## What the task requires
In the records below, find the line that contains "black line: (776, 554) -> (758, 434), moved" and repeat it, along with each line after it, exactly as written.

## Shape transformation data
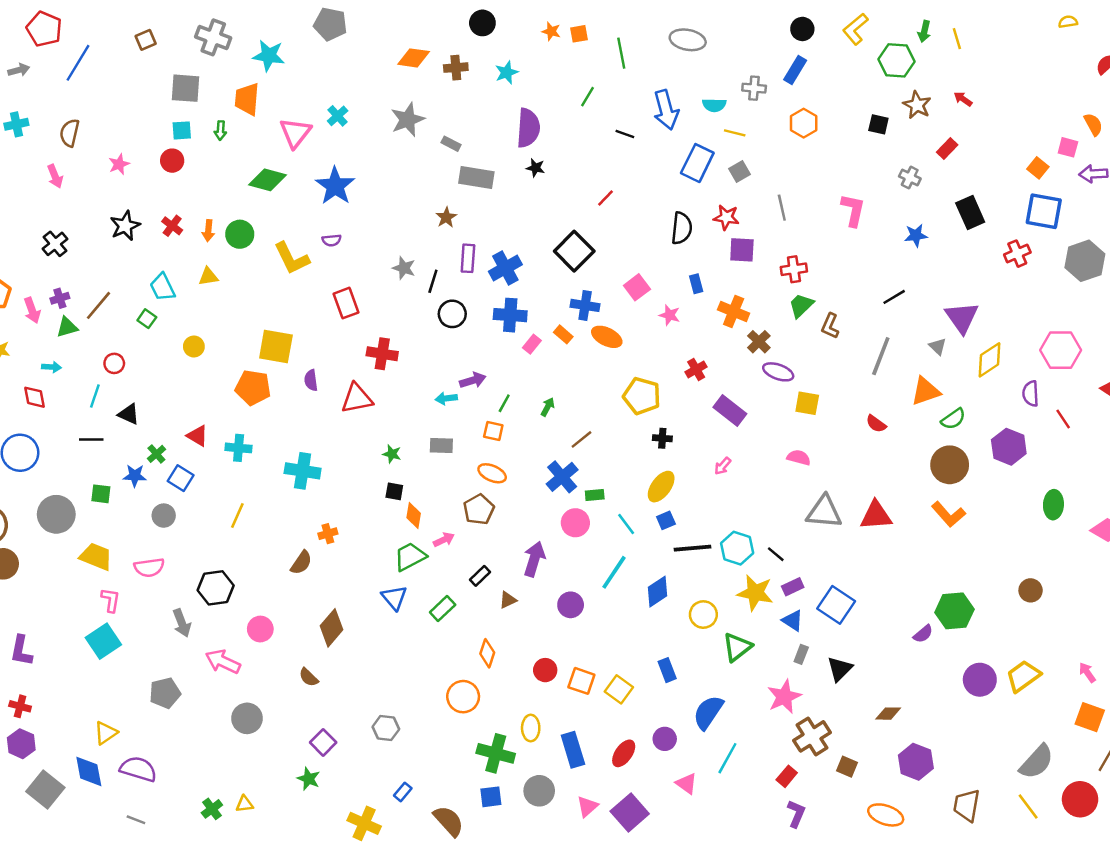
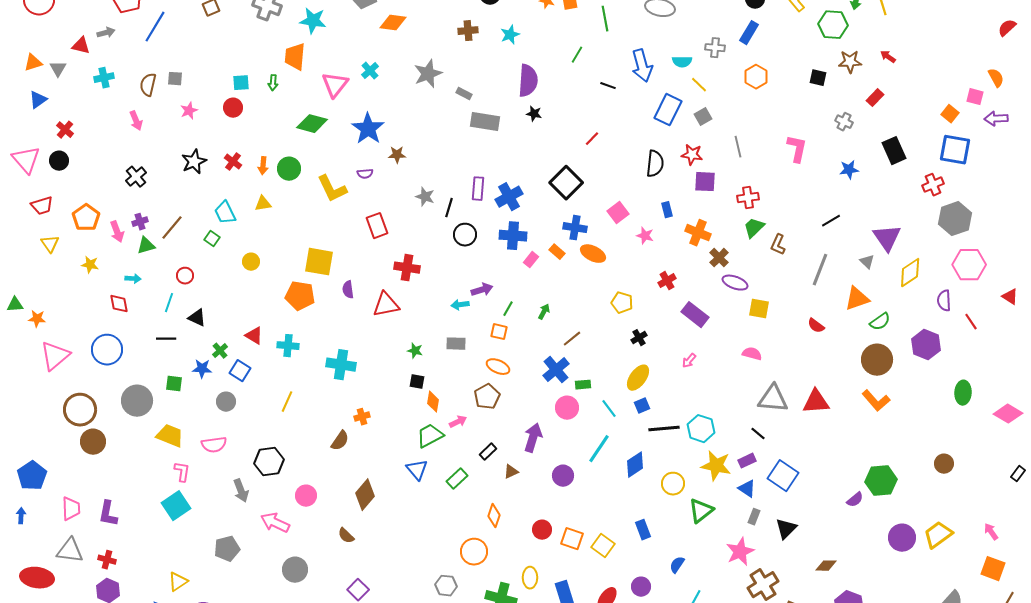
orange diamond: (414, 58) -> (393, 23), moved
gray square: (185, 88) -> (175, 79), moved, size x0.6
brown star: (917, 105) -> (850, 62), turned -30
yellow line: (735, 133) -> (699, 85), turned 30
brown star: (446, 217) -> (397, 155), moved, turned 30
gray hexagon: (1085, 261) -> (955, 219), moved
yellow pentagon: (642, 396) -> (622, 303), size x0.7
black cross: (662, 438) -> (639, 338), turned -35
black line: (776, 554) -> (758, 434), moved
blue semicircle: (708, 712) -> (677, 565), size x0.6
gray hexagon: (386, 728) -> (446, 586), moved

## Answer for this exercise
black line: (776, 554) -> (758, 434), moved
blue semicircle: (708, 712) -> (677, 565), size x0.6
gray hexagon: (386, 728) -> (446, 586), moved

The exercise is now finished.